___ Entries shown ___
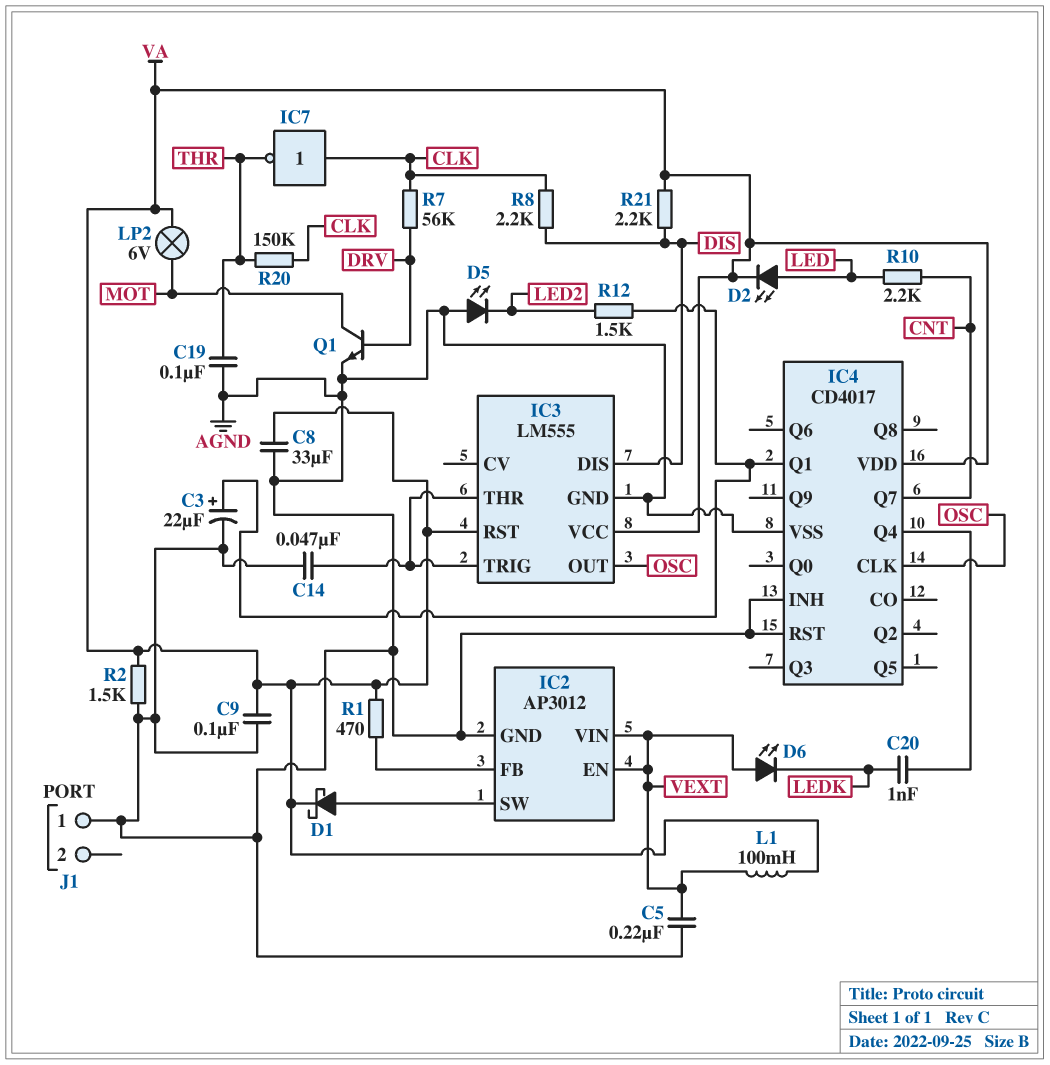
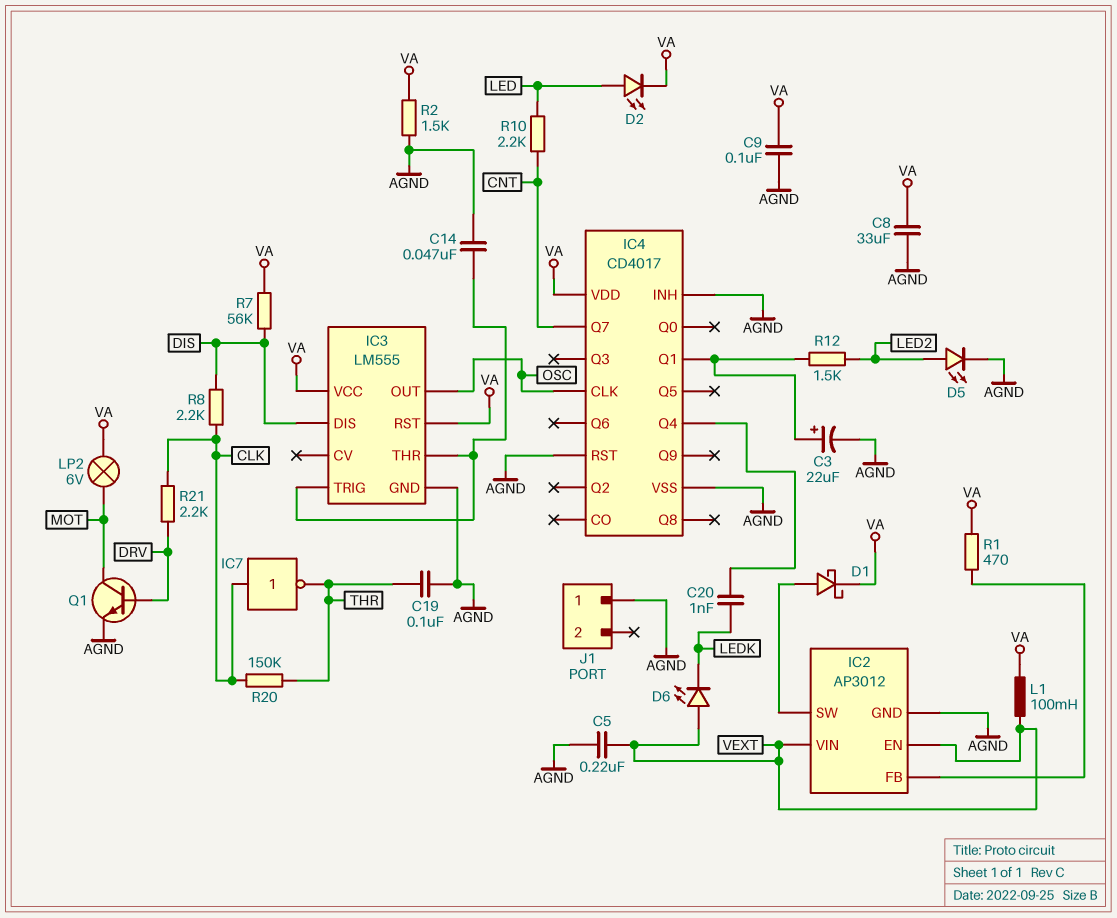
D5: LED (A AGND, K LED2) -> LED (A LED2, K AGND)
R7: 56k (CLK, DRV) -> 56k (DIS, VA)
R21: 2.2k (DIS, VA) -> 2.2k (CLK, DRV)

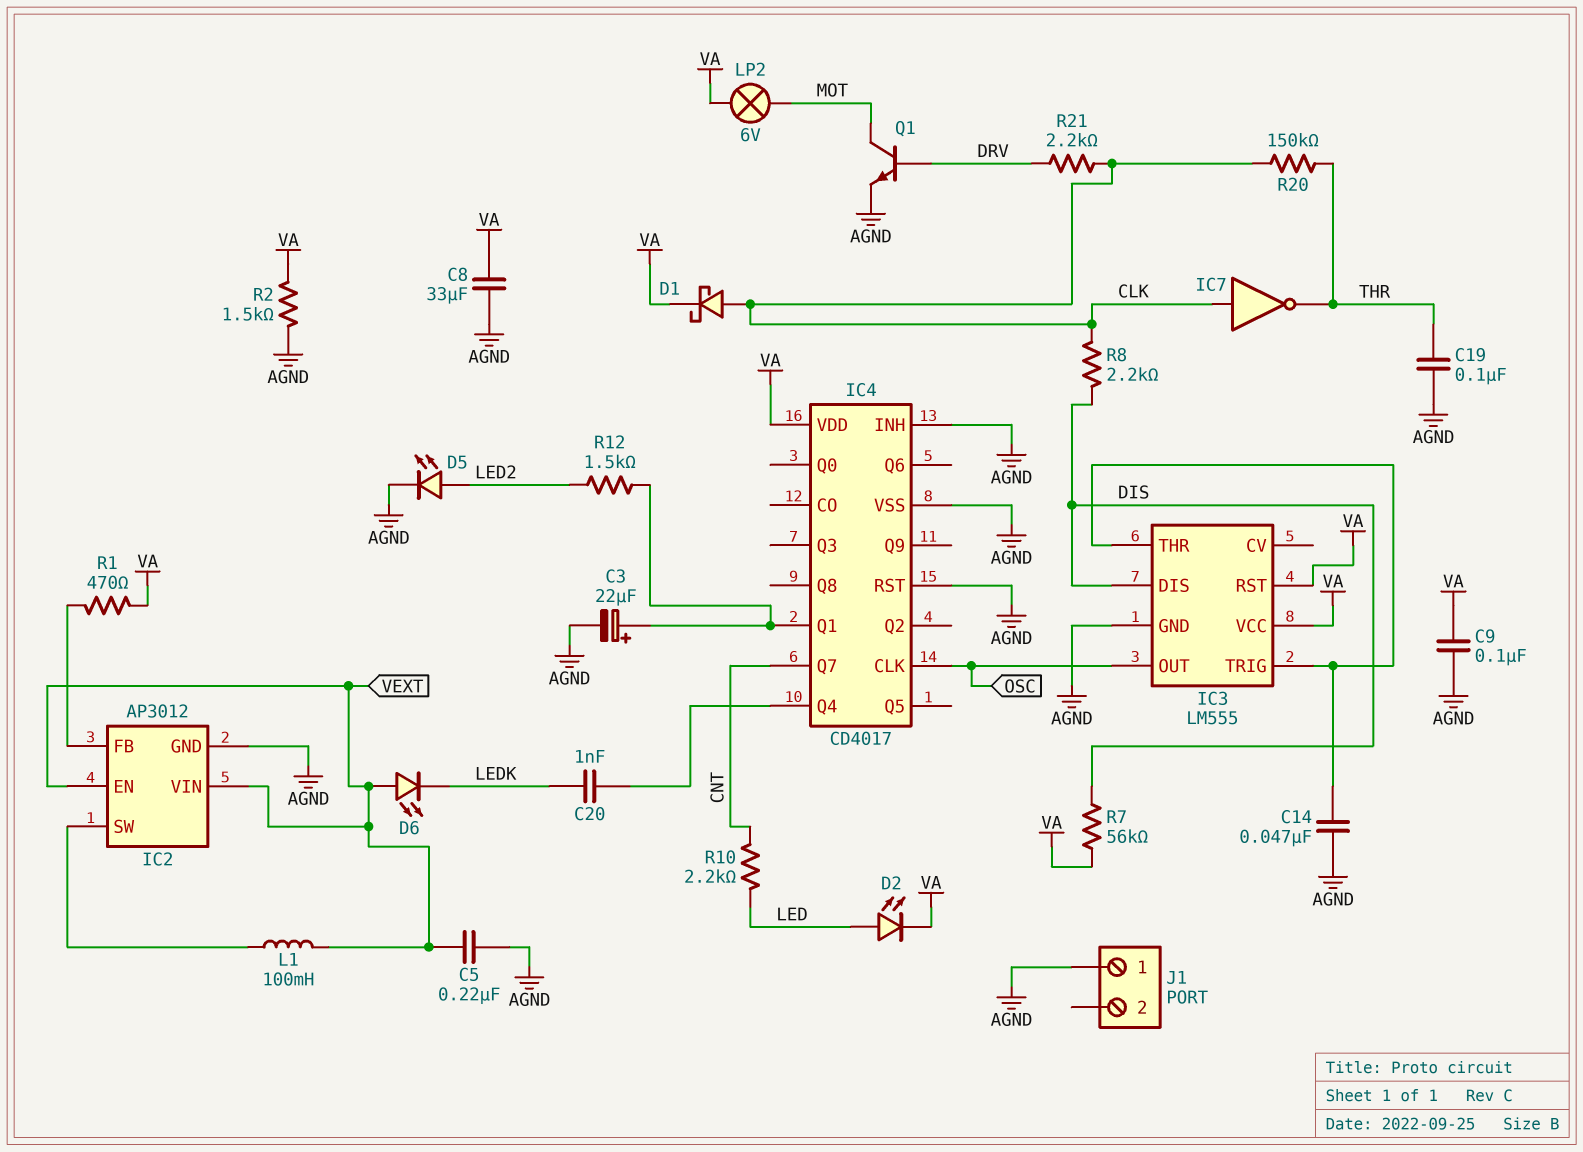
D1: schottky (A IC2/SW, K VA) -> schottky (A CLK, K VA)
L1: 100mH (VA, VEXT) -> 100mH (IC2/SW, VEXT)

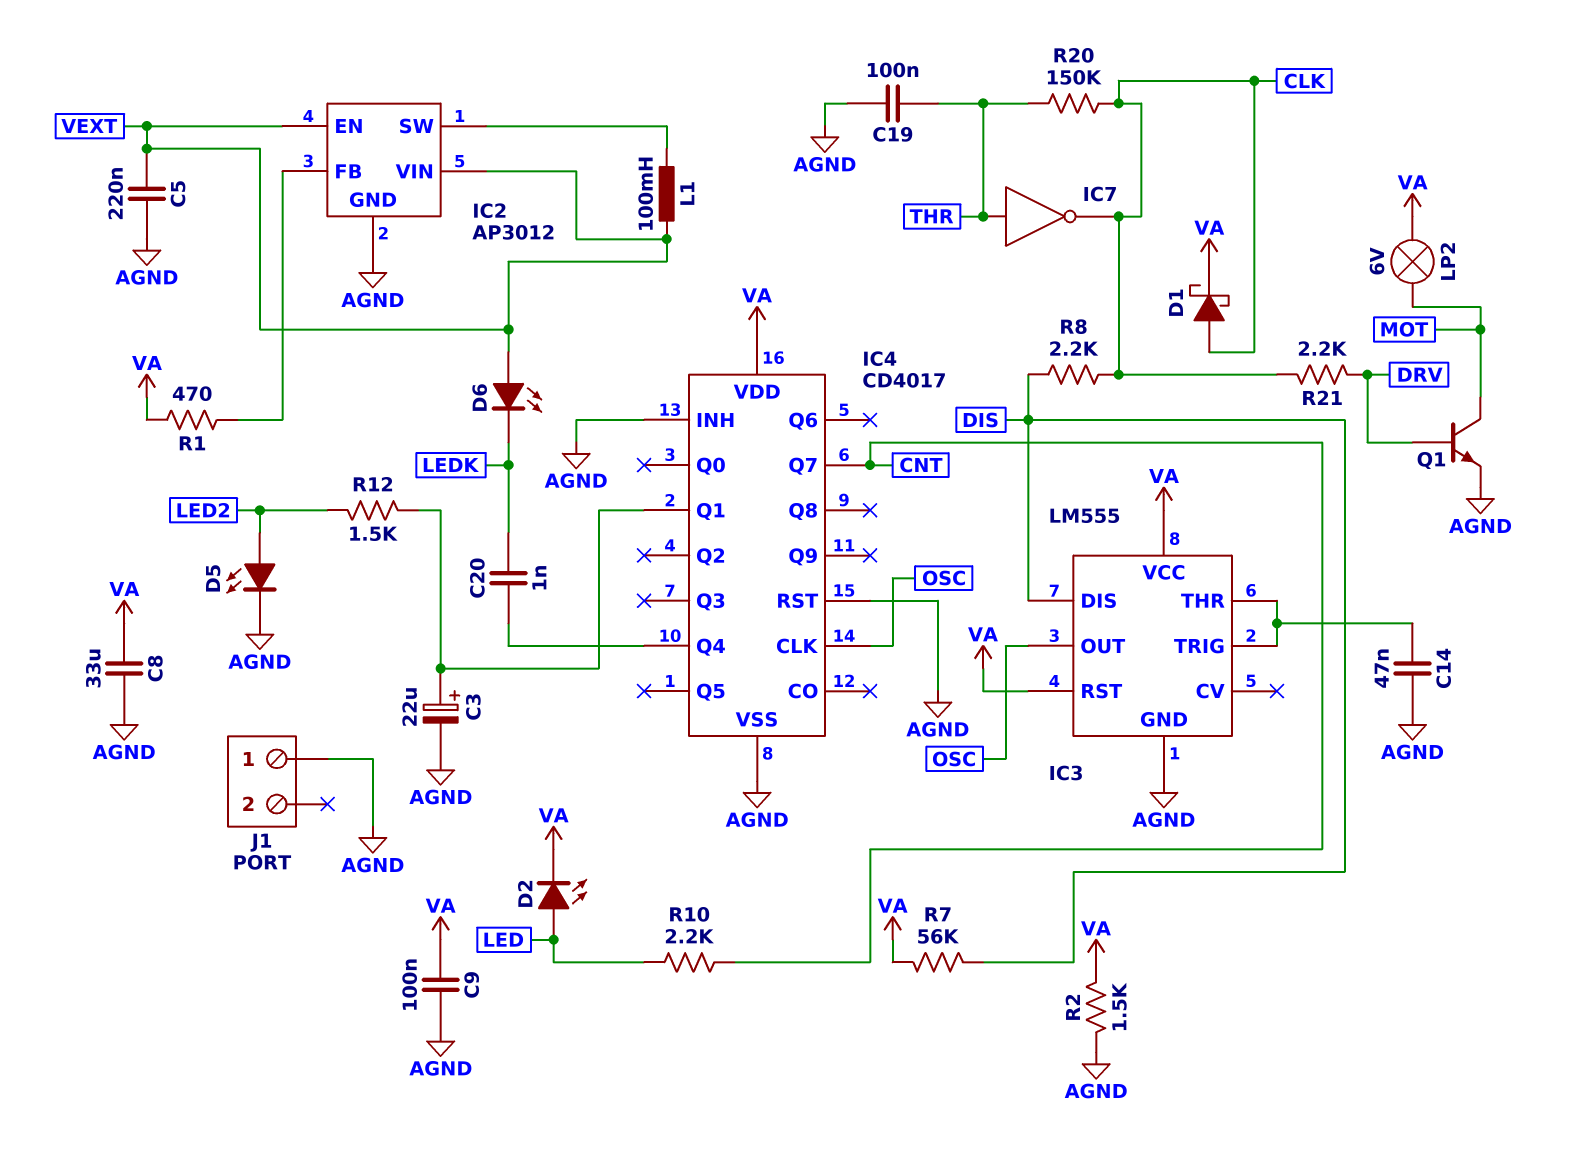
IC7: NOT (in CLK, out THR) -> NOT (in THR, out CLK)

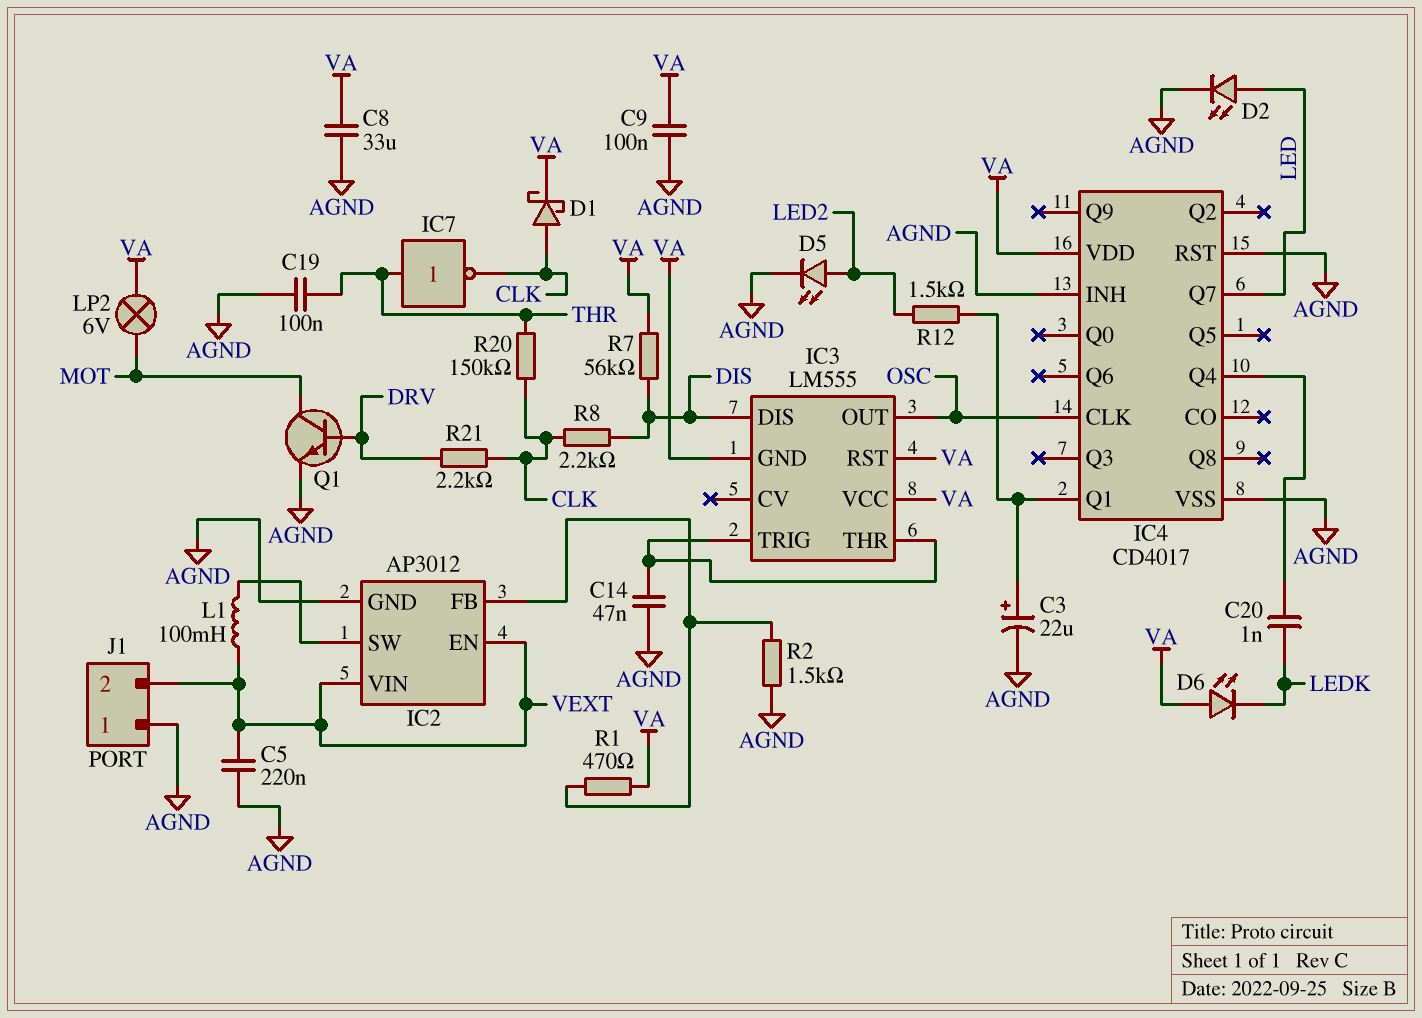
D2: LED (A LED, K VA) -> LED (A LED, K AGND)
D6: LED (A VEXT, K LEDK) -> LED (A VA, K LEDK)
IC3 pin GND: AGND -> VA
IC4 pin Q7: CNT -> LED
J1 pin 2: none -> VEXT
R2: 1.5k (AGND, VA) -> 1.5k (AGND, IC2/FB)
R10: 2.2k (CNT, LED) -> none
___
Work item:
Copy out every entry above word for word; omit the images.

Result of the exercise:
D5: LED (A AGND, K LED2) -> LED (A LED2, K AGND)
R7: 56k (CLK, DRV) -> 56k (DIS, VA)
R21: 2.2k (DIS, VA) -> 2.2k (CLK, DRV)

D1: schottky (A IC2/SW, K VA) -> schottky (A CLK, K VA)
L1: 100mH (VA, VEXT) -> 100mH (IC2/SW, VEXT)

IC7: NOT (in CLK, out THR) -> NOT (in THR, out CLK)

D2: LED (A LED, K VA) -> LED (A LED, K AGND)
D6: LED (A VEXT, K LEDK) -> LED (A VA, K LEDK)
IC3 pin GND: AGND -> VA
IC4 pin Q7: CNT -> LED
J1 pin 2: none -> VEXT
R2: 1.5k (AGND, VA) -> 1.5k (AGND, IC2/FB)
R10: 2.2k (CNT, LED) -> none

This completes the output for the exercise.